## REQUIRED ACTION
From the first line to the last, return the data exactly as it stands.

## DATASET RECORDS
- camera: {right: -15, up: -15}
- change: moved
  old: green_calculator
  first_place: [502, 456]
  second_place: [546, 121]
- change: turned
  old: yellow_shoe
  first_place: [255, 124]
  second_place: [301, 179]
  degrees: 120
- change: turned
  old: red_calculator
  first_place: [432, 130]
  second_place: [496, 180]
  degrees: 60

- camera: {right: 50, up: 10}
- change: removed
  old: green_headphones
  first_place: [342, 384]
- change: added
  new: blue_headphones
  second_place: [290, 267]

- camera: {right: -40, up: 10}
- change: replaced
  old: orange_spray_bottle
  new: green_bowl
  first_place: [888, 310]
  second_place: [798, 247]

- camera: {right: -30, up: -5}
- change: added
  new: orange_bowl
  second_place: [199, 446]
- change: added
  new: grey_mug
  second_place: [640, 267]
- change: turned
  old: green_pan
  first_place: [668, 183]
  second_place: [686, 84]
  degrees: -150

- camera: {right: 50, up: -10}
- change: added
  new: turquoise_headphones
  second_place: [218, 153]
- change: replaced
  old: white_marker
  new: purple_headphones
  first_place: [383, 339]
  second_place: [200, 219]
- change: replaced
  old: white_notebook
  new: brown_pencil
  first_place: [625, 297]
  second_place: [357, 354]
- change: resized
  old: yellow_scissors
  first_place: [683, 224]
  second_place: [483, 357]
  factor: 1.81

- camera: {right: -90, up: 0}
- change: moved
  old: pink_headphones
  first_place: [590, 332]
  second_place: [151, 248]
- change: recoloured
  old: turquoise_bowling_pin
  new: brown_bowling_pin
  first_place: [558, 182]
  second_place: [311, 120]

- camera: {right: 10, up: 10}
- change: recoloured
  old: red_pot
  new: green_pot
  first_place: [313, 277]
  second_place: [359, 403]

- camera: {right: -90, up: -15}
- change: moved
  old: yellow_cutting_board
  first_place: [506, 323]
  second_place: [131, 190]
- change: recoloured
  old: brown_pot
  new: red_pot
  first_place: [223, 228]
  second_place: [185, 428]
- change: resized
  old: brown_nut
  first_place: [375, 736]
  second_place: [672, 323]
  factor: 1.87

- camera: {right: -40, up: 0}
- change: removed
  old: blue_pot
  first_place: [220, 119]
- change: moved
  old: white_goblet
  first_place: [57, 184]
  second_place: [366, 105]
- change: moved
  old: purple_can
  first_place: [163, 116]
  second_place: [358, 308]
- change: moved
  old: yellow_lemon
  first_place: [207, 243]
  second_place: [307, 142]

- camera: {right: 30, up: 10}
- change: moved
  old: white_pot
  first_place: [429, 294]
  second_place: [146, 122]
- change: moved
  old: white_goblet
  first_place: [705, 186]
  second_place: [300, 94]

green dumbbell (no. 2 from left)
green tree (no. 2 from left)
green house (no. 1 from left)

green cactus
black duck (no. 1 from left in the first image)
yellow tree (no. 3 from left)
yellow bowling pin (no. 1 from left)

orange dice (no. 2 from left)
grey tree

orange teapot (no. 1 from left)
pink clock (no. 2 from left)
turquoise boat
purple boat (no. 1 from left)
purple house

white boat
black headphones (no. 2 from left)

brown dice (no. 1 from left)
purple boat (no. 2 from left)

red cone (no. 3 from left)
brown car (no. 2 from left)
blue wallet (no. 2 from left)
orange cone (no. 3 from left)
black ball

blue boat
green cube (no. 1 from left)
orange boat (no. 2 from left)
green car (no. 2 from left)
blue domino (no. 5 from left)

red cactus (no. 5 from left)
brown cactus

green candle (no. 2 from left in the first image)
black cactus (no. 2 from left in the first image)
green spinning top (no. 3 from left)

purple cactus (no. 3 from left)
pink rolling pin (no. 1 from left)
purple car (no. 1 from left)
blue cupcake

## TASK ANSWER
- camera: {right: -15, up: -15}
- change: moved
  old: green_calculator
  first_place: [502, 456]
  second_place: [546, 121]
- change: turned
  old: yellow_shoe
  first_place: [255, 124]
  second_place: [301, 179]
  degrees: 120
- change: turned
  old: red_calculator
  first_place: [432, 130]
  second_place: [496, 180]
  degrees: 60

- camera: {right: 50, up: 10}
- change: removed
  old: green_headphones
  first_place: [342, 384]
- change: added
  new: blue_headphones
  second_place: [290, 267]

- camera: {right: -40, up: 10}
- change: replaced
  old: orange_spray_bottle
  new: green_bowl
  first_place: [888, 310]
  second_place: [798, 247]

- camera: {right: -30, up: -5}
- change: added
  new: orange_bowl
  second_place: [199, 446]
- change: added
  new: grey_mug
  second_place: [640, 267]
- change: turned
  old: green_pan
  first_place: [668, 183]
  second_place: [686, 84]
  degrees: -150

- camera: {right: 50, up: -10}
- change: added
  new: turquoise_headphones
  second_place: [218, 153]
- change: replaced
  old: white_marker
  new: purple_headphones
  first_place: [383, 339]
  second_place: [200, 219]
- change: replaced
  old: white_notebook
  new: brown_pencil
  first_place: [625, 297]
  second_place: [357, 354]
- change: resized
  old: yellow_scissors
  first_place: [683, 224]
  second_place: [483, 357]
  factor: 1.81

- camera: {right: -90, up: 0}
- change: moved
  old: pink_headphones
  first_place: [590, 332]
  second_place: [151, 248]
- change: recoloured
  old: turquoise_bowling_pin
  new: brown_bowling_pin
  first_place: [558, 182]
  second_place: [311, 120]

- camera: {right: 10, up: 10}
- change: recoloured
  old: red_pot
  new: green_pot
  first_place: [313, 277]
  second_place: [359, 403]

- camera: {right: -90, up: -15}
- change: moved
  old: yellow_cutting_board
  first_place: [506, 323]
  second_place: [131, 190]
- change: recoloured
  old: brown_pot
  new: red_pot
  first_place: [223, 228]
  second_place: [185, 428]
- change: resized
  old: brown_nut
  first_place: [375, 736]
  second_place: [672, 323]
  factor: 1.87

- camera: {right: -40, up: 0}
- change: removed
  old: blue_pot
  first_place: [220, 119]
- change: moved
  old: white_goblet
  first_place: [57, 184]
  second_place: [366, 105]
- change: moved
  old: purple_can
  first_place: [163, 116]
  second_place: [358, 308]
- change: moved
  old: yellow_lemon
  first_place: [207, 243]
  second_place: [307, 142]

- camera: {right: 30, up: 10}
- change: moved
  old: white_pot
  first_place: [429, 294]
  second_place: [146, 122]
- change: moved
  old: white_goblet
  first_place: [705, 186]
  second_place: [300, 94]

green dumbbell (no. 2 from left)
green tree (no. 2 from left)
green house (no. 1 from left)

green cactus
black duck (no. 1 from left in the first image)
yellow tree (no. 3 from left)
yellow bowling pin (no. 1 from left)

orange dice (no. 2 from left)
grey tree

orange teapot (no. 1 from left)
pink clock (no. 2 from left)
turquoise boat
purple boat (no. 1 from left)
purple house

white boat
black headphones (no. 2 from left)

brown dice (no. 1 from left)
purple boat (no. 2 from left)

red cone (no. 3 from left)
brown car (no. 2 from left)
blue wallet (no. 2 from left)
orange cone (no. 3 from left)
black ball

blue boat
green cube (no. 1 from left)
orange boat (no. 2 from left)
green car (no. 2 from left)
blue domino (no. 5 from left)

red cactus (no. 5 from left)
brown cactus

green candle (no. 2 from left in the first image)
black cactus (no. 2 from left in the first image)
green spinning top (no. 3 from left)

purple cactus (no. 3 from left)
pink rolling pin (no. 1 from left)
purple car (no. 1 from left)
blue cupcake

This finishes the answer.